▼

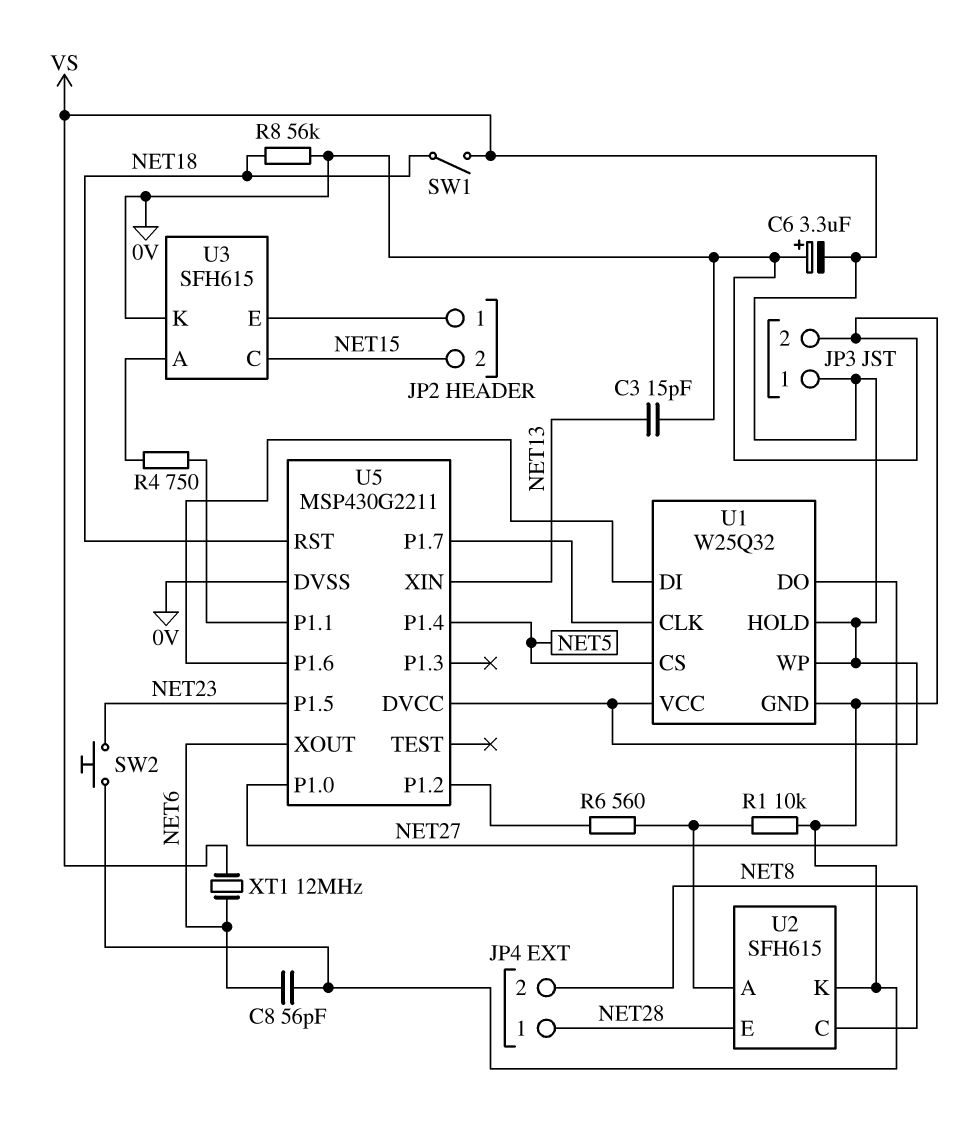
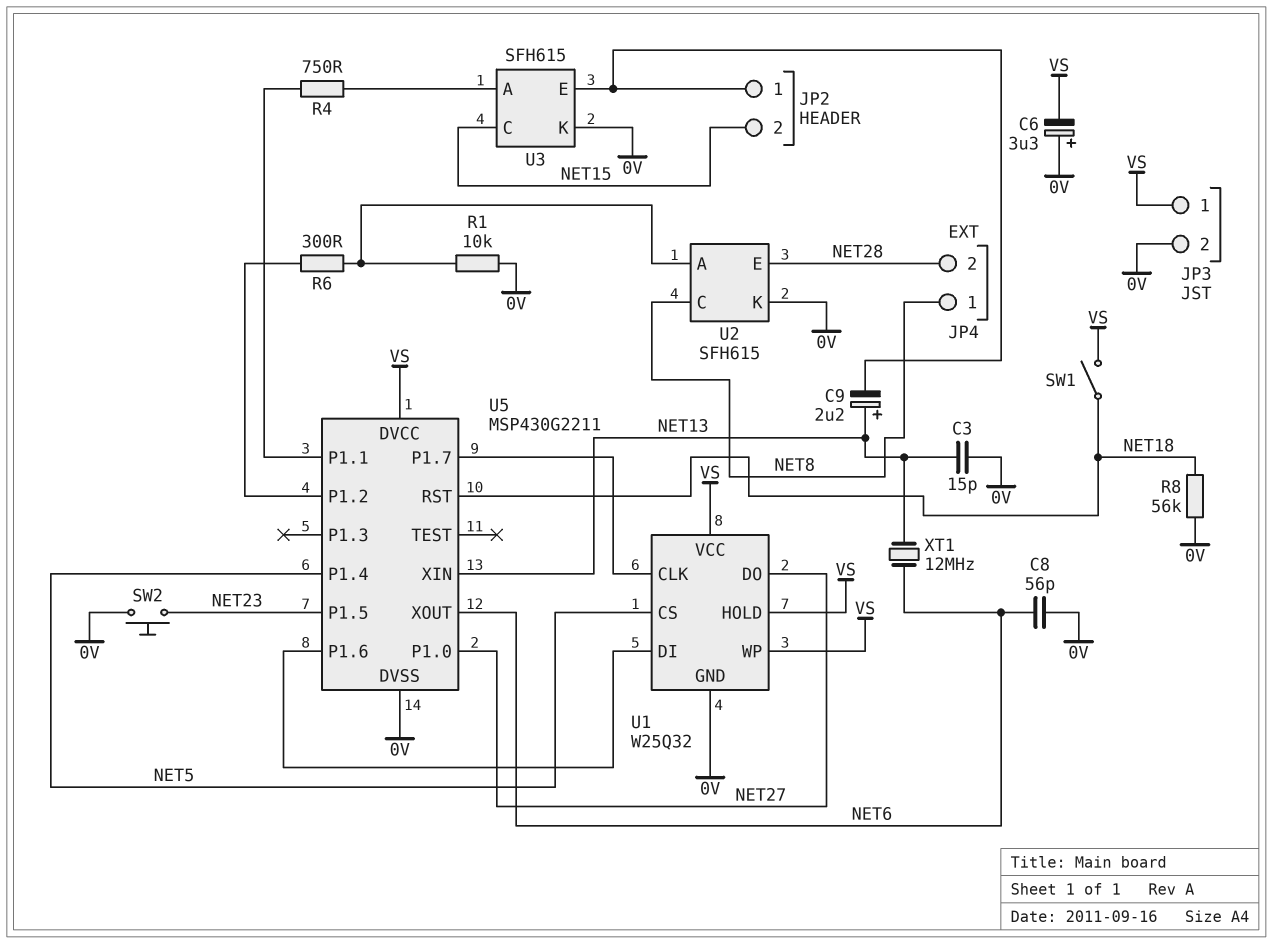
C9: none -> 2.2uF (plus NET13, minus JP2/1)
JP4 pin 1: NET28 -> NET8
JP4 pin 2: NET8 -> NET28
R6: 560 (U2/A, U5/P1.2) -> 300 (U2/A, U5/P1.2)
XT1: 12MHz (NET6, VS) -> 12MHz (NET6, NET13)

▲
▼

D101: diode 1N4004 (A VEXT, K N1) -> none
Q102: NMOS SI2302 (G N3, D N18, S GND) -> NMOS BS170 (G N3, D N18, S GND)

▲

Each line above where the word "none" occurs should be copied out.

### Solved problem
C9: none -> 2.2uF (plus NET13, minus JP2/1)
D101: diode 1N4004 (A VEXT, K N1) -> none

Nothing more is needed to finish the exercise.